◆ INSTRUCTIONS TO FOLLOW: Report every line below that contains the string "kern", copying each such line in full.

☆ ☆ ☆ ☆ ☆

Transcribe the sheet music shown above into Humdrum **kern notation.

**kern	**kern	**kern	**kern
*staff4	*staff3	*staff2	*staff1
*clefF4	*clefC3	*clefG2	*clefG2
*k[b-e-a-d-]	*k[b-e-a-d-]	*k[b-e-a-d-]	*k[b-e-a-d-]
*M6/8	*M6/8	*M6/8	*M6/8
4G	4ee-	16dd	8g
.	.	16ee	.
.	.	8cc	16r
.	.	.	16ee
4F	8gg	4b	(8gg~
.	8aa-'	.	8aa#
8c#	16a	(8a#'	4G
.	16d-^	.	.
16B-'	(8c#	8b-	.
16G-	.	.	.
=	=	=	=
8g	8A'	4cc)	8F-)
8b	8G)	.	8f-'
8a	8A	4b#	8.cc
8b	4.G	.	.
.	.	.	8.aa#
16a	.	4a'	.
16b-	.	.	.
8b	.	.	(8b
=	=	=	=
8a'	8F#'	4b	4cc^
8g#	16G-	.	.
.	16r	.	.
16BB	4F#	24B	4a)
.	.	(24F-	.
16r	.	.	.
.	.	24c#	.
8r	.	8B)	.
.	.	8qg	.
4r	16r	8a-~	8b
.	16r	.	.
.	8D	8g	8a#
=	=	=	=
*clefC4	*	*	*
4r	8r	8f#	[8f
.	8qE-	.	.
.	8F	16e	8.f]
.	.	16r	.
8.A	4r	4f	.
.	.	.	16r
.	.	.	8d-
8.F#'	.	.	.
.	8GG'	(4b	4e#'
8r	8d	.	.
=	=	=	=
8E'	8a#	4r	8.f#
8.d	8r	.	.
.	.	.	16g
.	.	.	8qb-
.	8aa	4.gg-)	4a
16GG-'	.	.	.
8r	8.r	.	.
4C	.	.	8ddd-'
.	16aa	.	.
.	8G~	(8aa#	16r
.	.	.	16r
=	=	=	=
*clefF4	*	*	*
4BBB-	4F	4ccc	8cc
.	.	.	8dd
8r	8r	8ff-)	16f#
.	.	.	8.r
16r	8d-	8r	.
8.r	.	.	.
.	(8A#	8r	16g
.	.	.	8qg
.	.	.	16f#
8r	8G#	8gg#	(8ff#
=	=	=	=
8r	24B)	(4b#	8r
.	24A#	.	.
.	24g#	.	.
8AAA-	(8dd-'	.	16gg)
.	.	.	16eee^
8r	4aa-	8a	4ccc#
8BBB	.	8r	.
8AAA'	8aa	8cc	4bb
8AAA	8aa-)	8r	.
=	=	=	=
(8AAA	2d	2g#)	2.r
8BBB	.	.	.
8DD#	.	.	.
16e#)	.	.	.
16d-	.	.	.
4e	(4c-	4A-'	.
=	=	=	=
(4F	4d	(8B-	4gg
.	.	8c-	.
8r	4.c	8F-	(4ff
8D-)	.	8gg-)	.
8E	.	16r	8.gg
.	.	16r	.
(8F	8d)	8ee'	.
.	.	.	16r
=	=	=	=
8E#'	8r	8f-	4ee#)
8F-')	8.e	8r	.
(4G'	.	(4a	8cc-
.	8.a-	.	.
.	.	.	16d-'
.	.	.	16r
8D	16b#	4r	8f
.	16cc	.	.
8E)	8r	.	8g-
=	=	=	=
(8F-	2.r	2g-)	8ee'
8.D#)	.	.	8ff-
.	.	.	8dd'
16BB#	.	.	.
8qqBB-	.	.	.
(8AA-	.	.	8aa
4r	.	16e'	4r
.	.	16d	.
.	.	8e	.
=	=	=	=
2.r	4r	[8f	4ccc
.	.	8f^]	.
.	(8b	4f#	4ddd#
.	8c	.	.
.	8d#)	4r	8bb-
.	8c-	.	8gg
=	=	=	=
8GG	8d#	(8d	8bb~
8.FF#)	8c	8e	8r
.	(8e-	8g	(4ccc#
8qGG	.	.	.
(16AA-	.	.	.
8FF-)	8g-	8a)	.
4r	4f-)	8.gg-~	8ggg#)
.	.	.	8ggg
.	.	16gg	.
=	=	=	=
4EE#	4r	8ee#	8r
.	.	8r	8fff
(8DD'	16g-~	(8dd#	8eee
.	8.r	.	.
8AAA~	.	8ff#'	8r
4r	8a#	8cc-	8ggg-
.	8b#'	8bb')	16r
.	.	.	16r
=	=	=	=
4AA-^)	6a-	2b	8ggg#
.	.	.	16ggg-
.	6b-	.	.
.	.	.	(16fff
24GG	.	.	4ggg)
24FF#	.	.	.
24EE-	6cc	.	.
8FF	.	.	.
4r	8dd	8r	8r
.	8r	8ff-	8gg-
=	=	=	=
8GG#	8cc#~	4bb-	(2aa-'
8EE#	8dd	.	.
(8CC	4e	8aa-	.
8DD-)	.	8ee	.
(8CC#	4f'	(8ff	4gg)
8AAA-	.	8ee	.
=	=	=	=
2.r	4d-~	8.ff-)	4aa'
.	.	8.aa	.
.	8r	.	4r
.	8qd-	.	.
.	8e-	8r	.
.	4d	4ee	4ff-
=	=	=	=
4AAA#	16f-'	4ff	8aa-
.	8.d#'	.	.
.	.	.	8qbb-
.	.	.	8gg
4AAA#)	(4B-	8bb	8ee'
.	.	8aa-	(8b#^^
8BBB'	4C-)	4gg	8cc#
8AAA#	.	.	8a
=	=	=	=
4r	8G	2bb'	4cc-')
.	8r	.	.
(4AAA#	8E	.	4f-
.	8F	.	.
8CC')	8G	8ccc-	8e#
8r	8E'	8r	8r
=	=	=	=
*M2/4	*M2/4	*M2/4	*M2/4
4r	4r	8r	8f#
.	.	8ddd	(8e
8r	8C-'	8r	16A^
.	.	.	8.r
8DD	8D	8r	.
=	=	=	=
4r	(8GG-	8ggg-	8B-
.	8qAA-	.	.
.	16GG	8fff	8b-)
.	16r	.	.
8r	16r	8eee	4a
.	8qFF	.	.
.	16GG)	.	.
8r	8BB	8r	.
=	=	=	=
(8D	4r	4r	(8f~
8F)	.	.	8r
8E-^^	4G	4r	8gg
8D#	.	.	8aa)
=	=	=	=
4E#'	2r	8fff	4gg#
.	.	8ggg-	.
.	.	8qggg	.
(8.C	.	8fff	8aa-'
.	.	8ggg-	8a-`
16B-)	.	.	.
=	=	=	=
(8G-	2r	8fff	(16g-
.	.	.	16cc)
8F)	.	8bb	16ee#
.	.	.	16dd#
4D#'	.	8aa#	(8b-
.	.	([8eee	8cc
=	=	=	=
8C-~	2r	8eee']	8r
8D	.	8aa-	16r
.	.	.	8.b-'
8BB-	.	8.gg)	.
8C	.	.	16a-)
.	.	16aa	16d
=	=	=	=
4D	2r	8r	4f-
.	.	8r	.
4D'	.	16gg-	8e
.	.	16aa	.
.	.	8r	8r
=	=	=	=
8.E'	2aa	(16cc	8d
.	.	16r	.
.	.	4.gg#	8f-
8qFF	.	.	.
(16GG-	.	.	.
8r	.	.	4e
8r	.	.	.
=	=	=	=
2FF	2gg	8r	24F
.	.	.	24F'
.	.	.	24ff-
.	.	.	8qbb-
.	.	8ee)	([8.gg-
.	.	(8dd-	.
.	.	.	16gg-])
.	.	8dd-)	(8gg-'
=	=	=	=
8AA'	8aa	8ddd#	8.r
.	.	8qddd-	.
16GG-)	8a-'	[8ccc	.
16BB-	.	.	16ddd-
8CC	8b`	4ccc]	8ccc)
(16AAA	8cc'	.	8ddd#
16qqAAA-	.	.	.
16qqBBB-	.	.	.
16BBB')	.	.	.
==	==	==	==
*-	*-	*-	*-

☆ ☆ ☆ ☆ ☆

◆ RESULT BELOW:
Transcribe the sheet music shown above into Humdrum **kern notation.
**kern	**kern	**kern	**kern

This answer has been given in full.